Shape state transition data
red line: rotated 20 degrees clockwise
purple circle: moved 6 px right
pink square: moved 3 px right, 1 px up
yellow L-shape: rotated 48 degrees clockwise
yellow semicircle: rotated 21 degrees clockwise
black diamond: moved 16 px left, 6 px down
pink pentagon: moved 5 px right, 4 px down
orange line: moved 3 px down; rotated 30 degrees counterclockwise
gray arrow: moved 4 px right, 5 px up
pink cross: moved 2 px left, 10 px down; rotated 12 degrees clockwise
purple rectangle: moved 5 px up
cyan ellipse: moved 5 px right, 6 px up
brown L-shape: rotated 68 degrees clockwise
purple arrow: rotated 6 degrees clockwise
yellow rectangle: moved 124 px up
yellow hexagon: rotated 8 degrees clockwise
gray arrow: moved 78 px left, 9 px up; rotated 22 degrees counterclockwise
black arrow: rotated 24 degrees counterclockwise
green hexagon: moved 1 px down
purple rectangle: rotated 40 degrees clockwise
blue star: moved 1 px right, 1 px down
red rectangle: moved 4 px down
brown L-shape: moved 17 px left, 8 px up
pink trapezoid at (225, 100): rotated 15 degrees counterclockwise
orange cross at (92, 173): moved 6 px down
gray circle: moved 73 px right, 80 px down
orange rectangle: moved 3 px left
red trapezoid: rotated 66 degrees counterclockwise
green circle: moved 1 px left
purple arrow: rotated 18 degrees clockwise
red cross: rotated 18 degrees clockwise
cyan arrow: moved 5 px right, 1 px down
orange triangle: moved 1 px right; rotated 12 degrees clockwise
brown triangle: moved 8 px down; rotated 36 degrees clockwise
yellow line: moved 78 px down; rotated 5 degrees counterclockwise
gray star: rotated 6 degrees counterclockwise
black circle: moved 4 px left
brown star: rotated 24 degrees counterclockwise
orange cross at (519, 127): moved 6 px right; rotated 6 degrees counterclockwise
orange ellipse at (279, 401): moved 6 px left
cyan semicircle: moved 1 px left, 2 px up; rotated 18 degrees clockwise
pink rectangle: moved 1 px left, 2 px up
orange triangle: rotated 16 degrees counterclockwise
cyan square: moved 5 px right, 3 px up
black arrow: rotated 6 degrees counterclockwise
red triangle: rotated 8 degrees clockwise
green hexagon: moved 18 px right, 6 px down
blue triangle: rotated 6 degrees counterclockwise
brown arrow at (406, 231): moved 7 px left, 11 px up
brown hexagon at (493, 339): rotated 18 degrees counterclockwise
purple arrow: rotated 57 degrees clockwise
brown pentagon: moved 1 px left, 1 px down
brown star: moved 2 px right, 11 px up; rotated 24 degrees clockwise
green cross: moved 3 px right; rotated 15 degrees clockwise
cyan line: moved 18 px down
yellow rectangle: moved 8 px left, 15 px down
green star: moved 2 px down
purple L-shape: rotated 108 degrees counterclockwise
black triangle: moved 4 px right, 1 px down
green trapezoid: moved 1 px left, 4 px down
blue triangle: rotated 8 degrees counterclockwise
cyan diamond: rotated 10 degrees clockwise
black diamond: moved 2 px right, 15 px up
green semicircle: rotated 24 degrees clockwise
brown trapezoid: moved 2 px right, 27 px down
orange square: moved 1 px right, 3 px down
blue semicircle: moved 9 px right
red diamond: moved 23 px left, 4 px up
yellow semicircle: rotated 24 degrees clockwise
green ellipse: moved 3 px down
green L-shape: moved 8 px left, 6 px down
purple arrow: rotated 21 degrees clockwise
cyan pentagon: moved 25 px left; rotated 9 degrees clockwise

WHAT NEEDS TO BE DONE. Lines holding the word "blue" in the entries above are the ones to pull out. Copy them all.

RESPONSE.
blue star: moved 1 px right, 1 px down
blue triangle: rotated 6 degrees counterclockwise
blue triangle: rotated 8 degrees counterclockwise
blue semicircle: moved 9 px right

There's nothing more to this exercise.